- _TASK DETAILS_
Starting at the line that contains "IC1 pin OUT: VBUS -> +3V3" and ending at the final line of the entries below, write out each line exactly as it appears, but omit the pictures.

--------------------

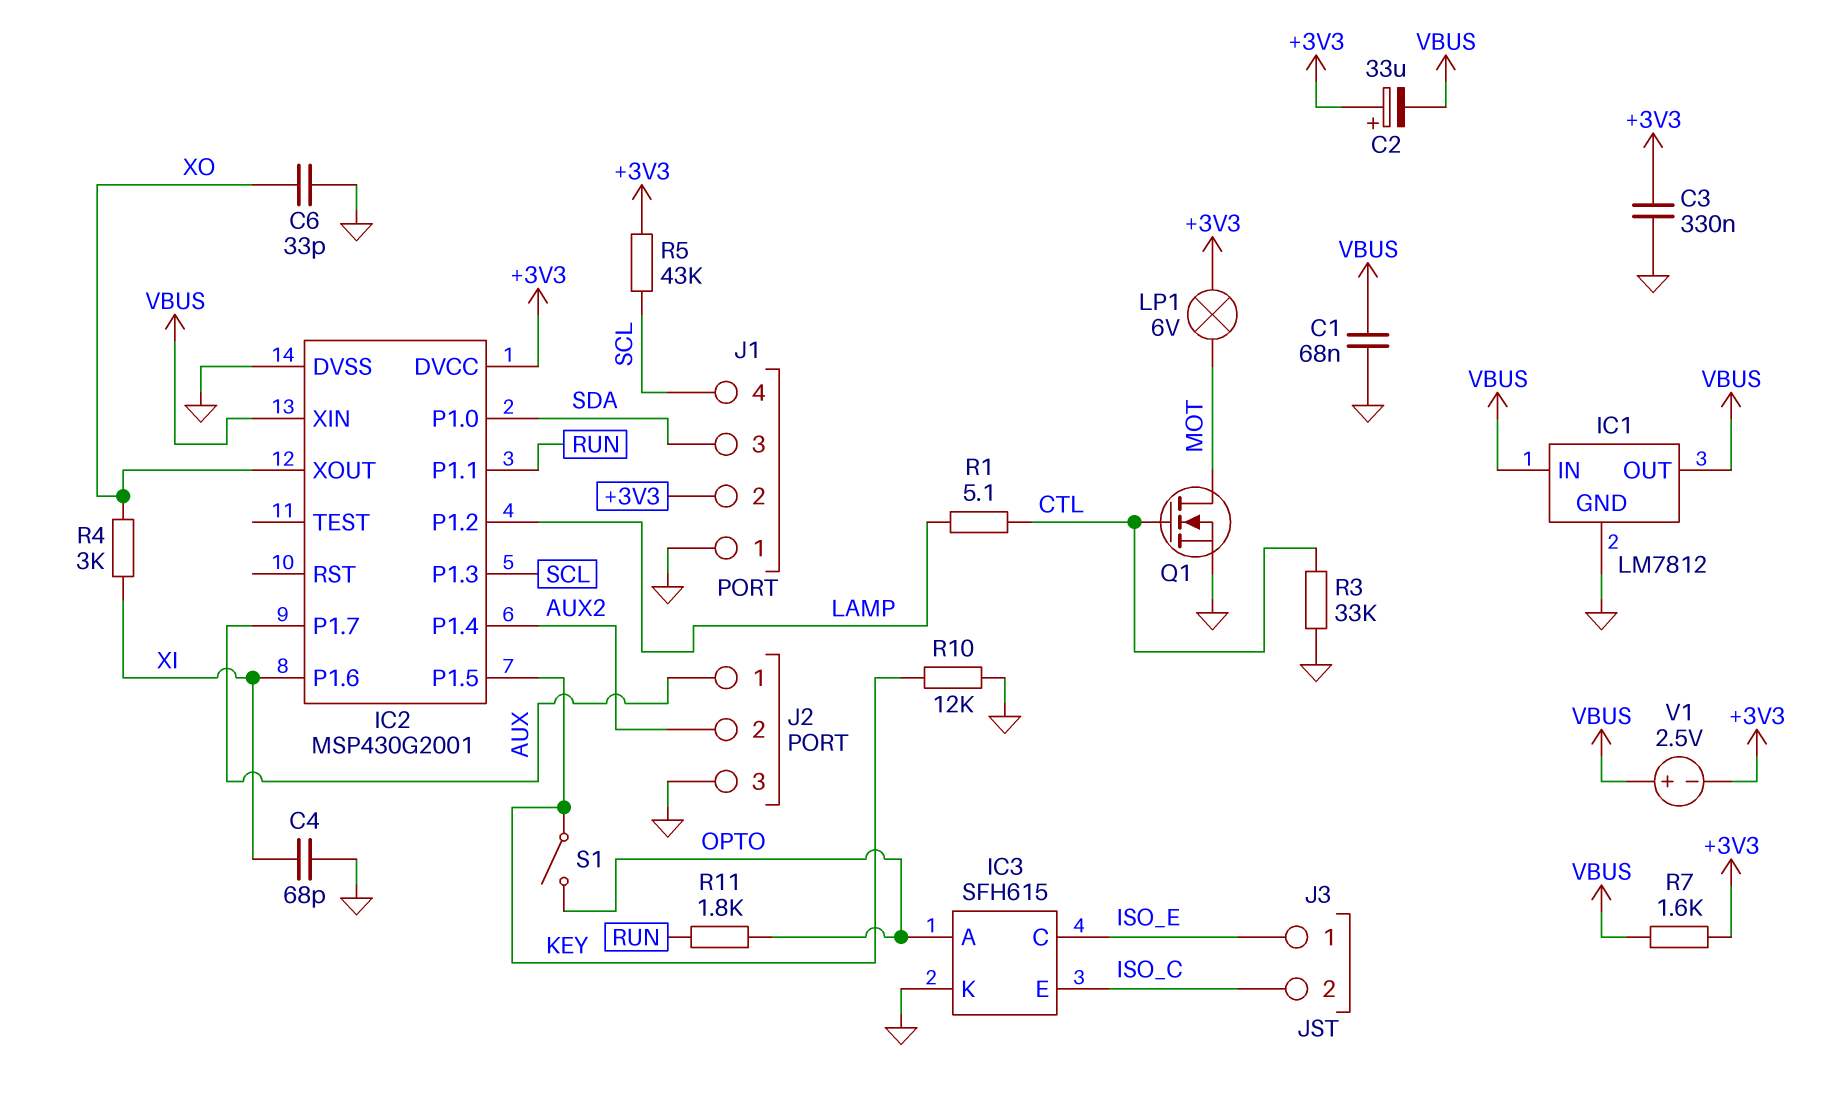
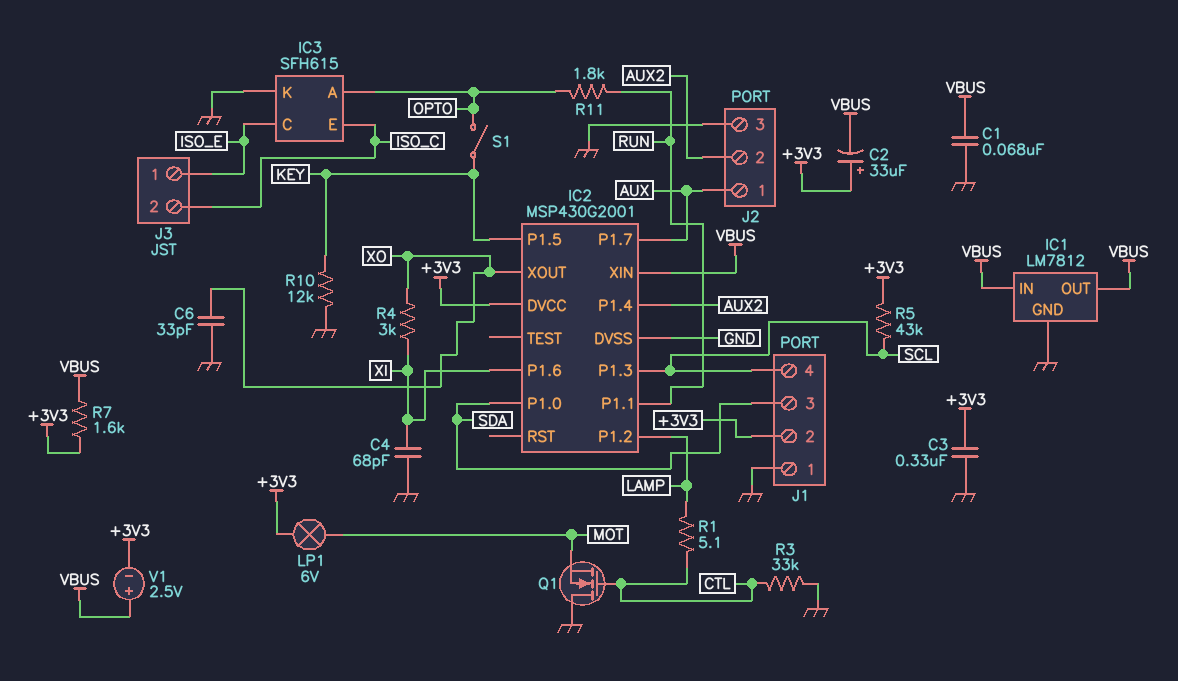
Q1: NMOS (G CTL, D MOT, S GND) -> NMOS (G CTL, D GND, S MOT)

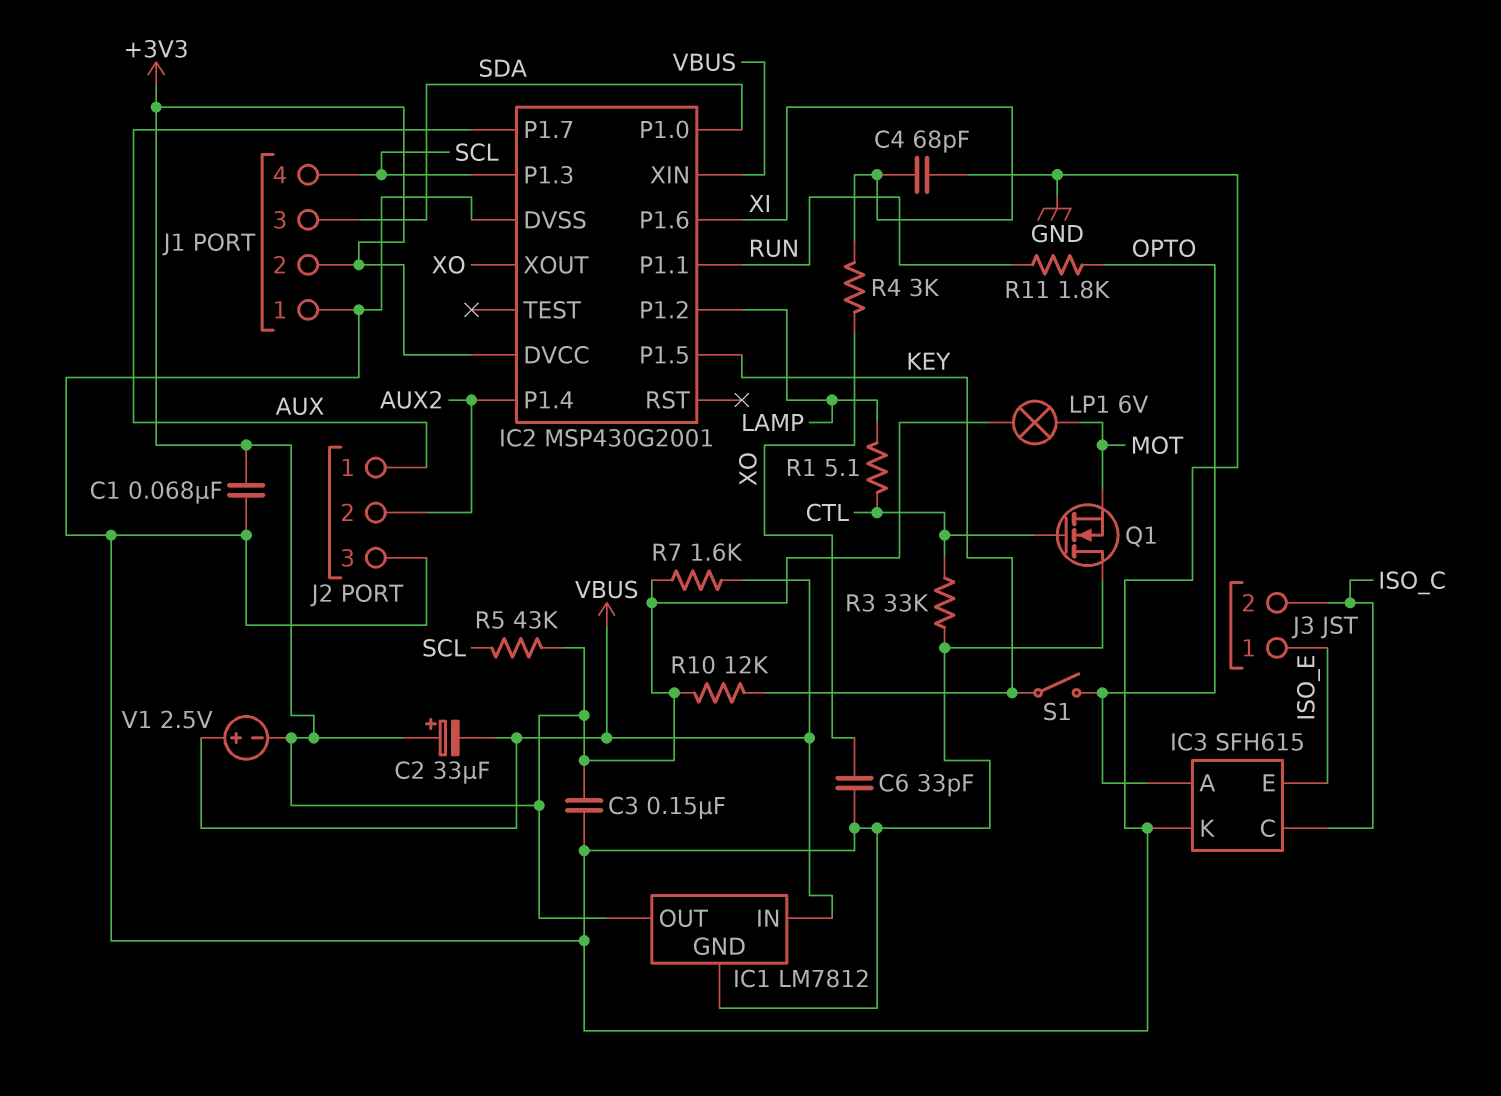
C1: 68nF (GND, VBUS) -> 68nF (+3V3, GND)
C3: 330nF (+3V3, GND) -> 150nF (+3V3, GND)
IC1 pin OUT: VBUS -> +3V3
IC3 pin C: ISO_E -> ISO_C
IC3 pin E: ISO_C -> ISO_E
R10: 12k (GND, KEY) -> 12k (+3V3, KEY)

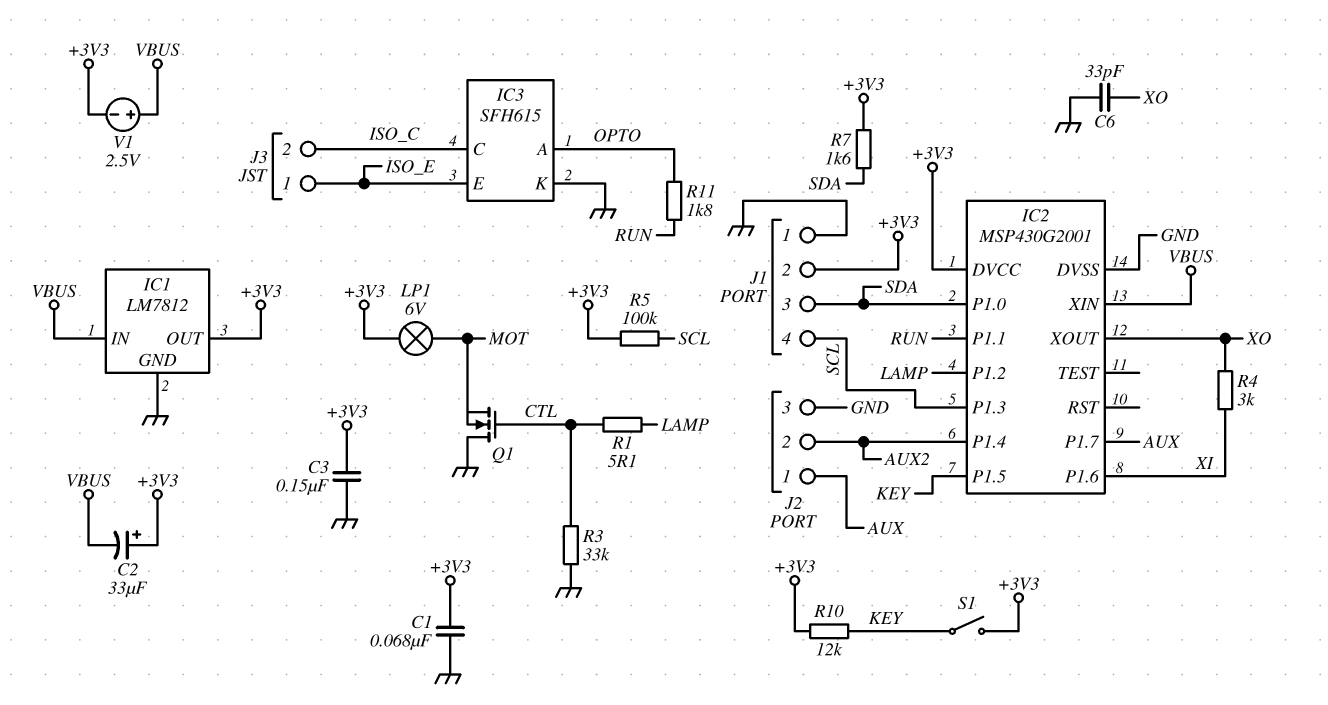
C4: 68pF (GND, XI) -> none
R5: 43k (+3V3, SCL) -> 100k (+3V3, SCL)
R7: 1.6k (+3V3, VBUS) -> 1.6k (+3V3, SDA)
S1: switch (KEY, OPTO) -> switch (+3V3, KEY)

--------------------

- _RESULT BELOW_
IC1 pin OUT: VBUS -> +3V3
IC3 pin C: ISO_E -> ISO_C
IC3 pin E: ISO_C -> ISO_E
R10: 12k (GND, KEY) -> 12k (+3V3, KEY)

C4: 68pF (GND, XI) -> none
R5: 43k (+3V3, SCL) -> 100k (+3V3, SCL)
R7: 1.6k (+3V3, VBUS) -> 1.6k (+3V3, SDA)
S1: switch (KEY, OPTO) -> switch (+3V3, KEY)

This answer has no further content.